● **WHAT YOU WILL DO**
In the records below, one line contains "yellow circle: (390, 373)". Print that line and every line after it exactly, down to the final one.

● **DATASET RECORDS**
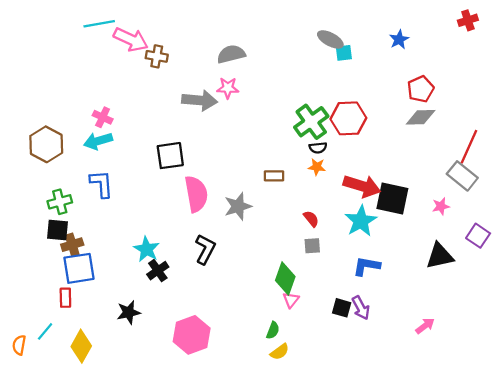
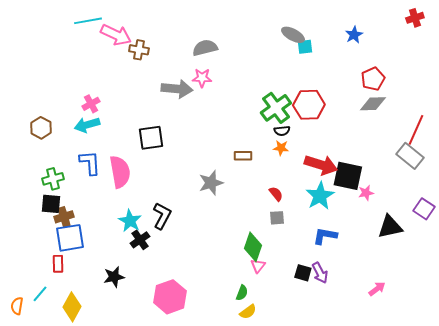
pink cross: (103, 117) -> (91, 104), turned 36
brown hexagon: (46, 144) -> (41, 128), size x0.7
pink semicircle: (196, 194) -> (120, 172), moved
pink star: (441, 206) -> (366, 193), moved
black L-shape: (205, 249) -> (162, 216), moved

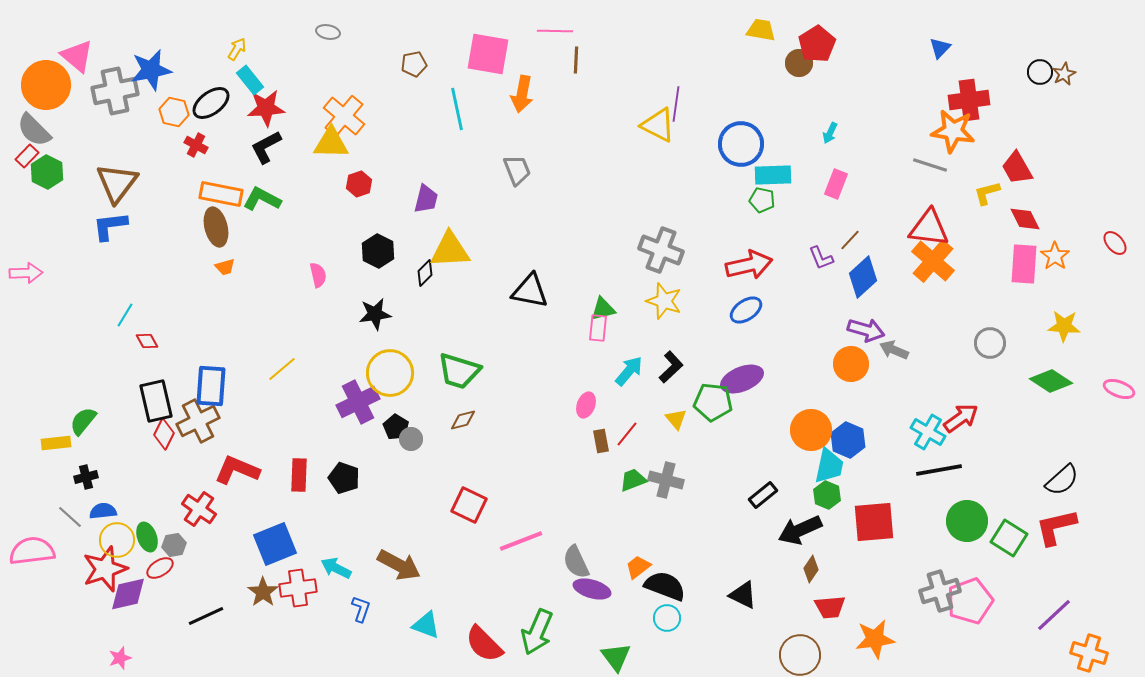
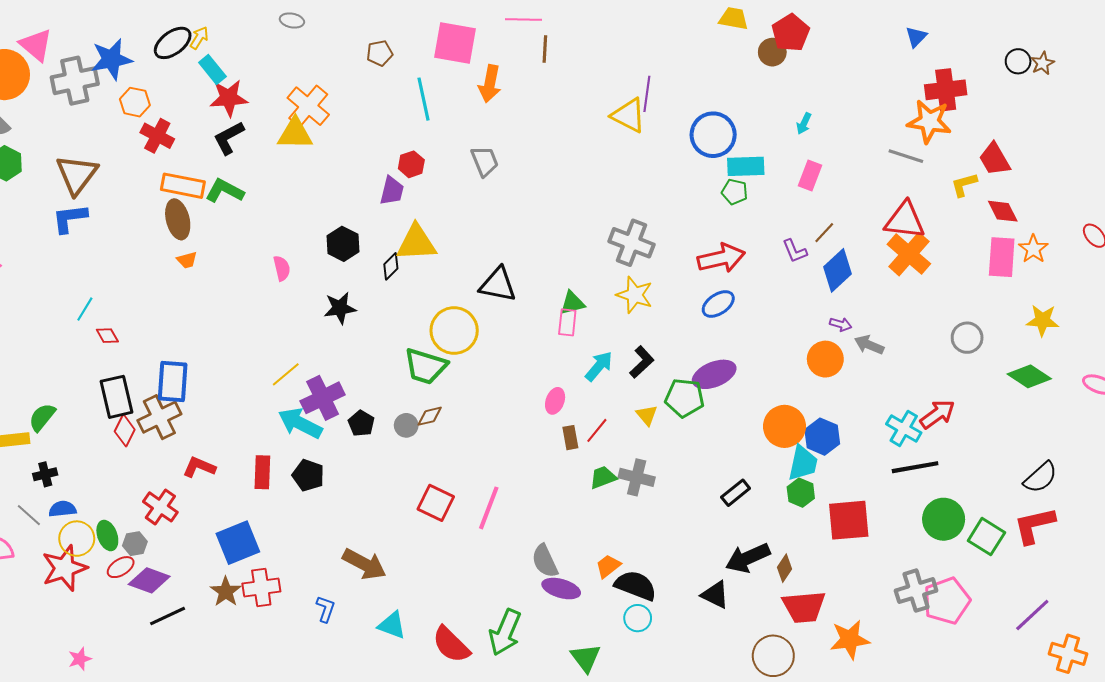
black ellipse: (211, 103) -> (173, 43), moved
red cross: (196, 145) -> (157, 136), size x1.4
red hexagon: (359, 184) -> (411, 164), moved
purple arrow: (866, 330) -> (841, 324), size x0.6
yellow line: (282, 369) -> (286, 374), moved
yellow circle: (390, 373) -> (454, 331), moved
gray circle: (411, 439) -> (406, 425), moved
red L-shape: (237, 470) -> (199, 467), size x0.7
black arrow: (800, 530) -> (748, 558), moved
pink line: (521, 541) -> (489, 508), moved, turned -48
cyan arrow: (336, 568) -> (300, 423), moved, size x1.4
purple diamond: (128, 594) -> (149, 580), moved, turned 33
red trapezoid: (830, 607) -> (804, 607), size x1.4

● **COMPLETED EXERCISE**
yellow circle: (390, 373) -> (454, 331), moved
gray circle: (411, 439) -> (406, 425), moved
red L-shape: (237, 470) -> (199, 467), size x0.7
black arrow: (800, 530) -> (748, 558), moved
pink line: (521, 541) -> (489, 508), moved, turned -48
cyan arrow: (336, 568) -> (300, 423), moved, size x1.4
purple diamond: (128, 594) -> (149, 580), moved, turned 33
red trapezoid: (830, 607) -> (804, 607), size x1.4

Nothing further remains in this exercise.